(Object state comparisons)
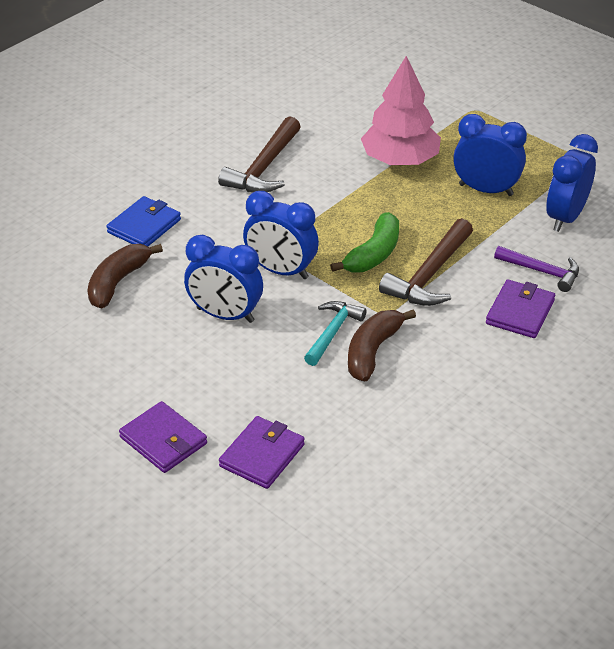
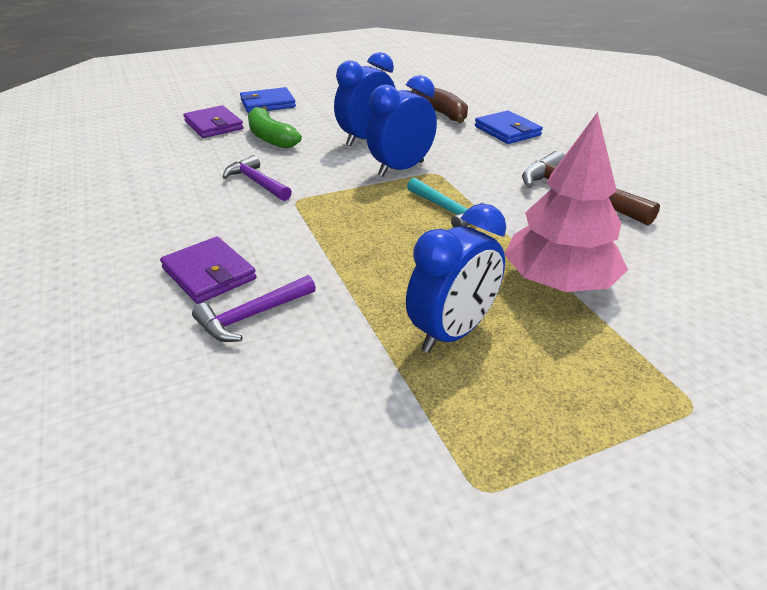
camera: 115 degrees right, 5 degrees down
(163, 440) = (268, 104): purple wallet -> blue wallet
(332, 332) = (299, 172): turquoise hammer -> turquoise hammer (448, 210)
(373, 254) = (386, 216): green banana -> green banana (270, 137)
(373, 351) = (257, 182): brown banana -> purple hammer
(430, 275) = (324, 238): brown hammer -> none
(566, 217) = (336, 388): blue clock -> none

**Problem to work on**
Although the records contain pictures, only their text should be repeated, exactly as it appears.

**Answer to this exercise**
camera: 115 degrees right, 5 degrees down
(163, 440) = (268, 104): purple wallet -> blue wallet
(332, 332) = (299, 172): turquoise hammer -> turquoise hammer (448, 210)
(373, 254) = (386, 216): green banana -> green banana (270, 137)
(373, 351) = (257, 182): brown banana -> purple hammer
(430, 275) = (324, 238): brown hammer -> none
(566, 217) = (336, 388): blue clock -> none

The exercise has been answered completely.